_Task:_ Find all lines in the records that include the word "triangle", and copy them out.

----------

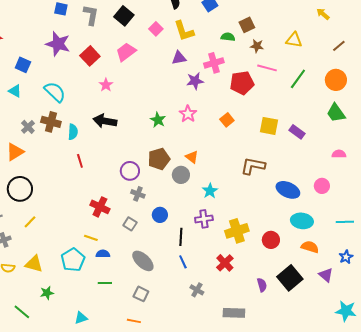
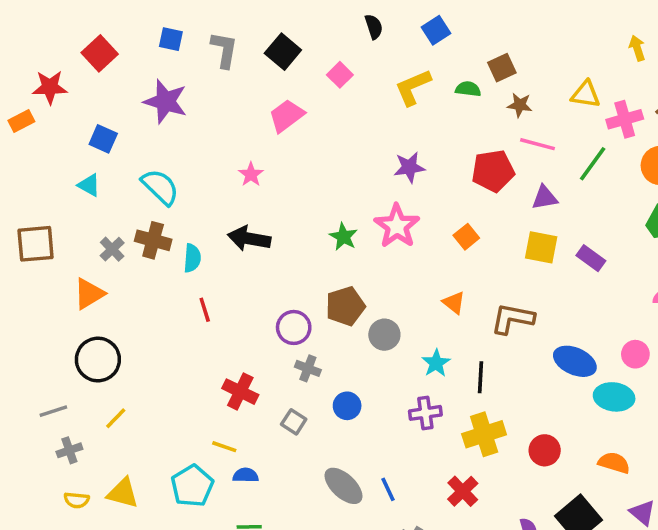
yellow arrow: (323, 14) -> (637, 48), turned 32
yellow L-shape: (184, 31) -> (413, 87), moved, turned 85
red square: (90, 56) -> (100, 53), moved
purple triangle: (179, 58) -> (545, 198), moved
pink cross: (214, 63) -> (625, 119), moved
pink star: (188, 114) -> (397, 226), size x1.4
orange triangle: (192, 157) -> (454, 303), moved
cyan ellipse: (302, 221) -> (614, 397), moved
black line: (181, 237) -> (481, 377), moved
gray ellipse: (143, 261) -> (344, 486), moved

----------

_Your response:_
purple triangle: (179, 58) -> (545, 198), moved
orange triangle: (192, 157) -> (454, 303), moved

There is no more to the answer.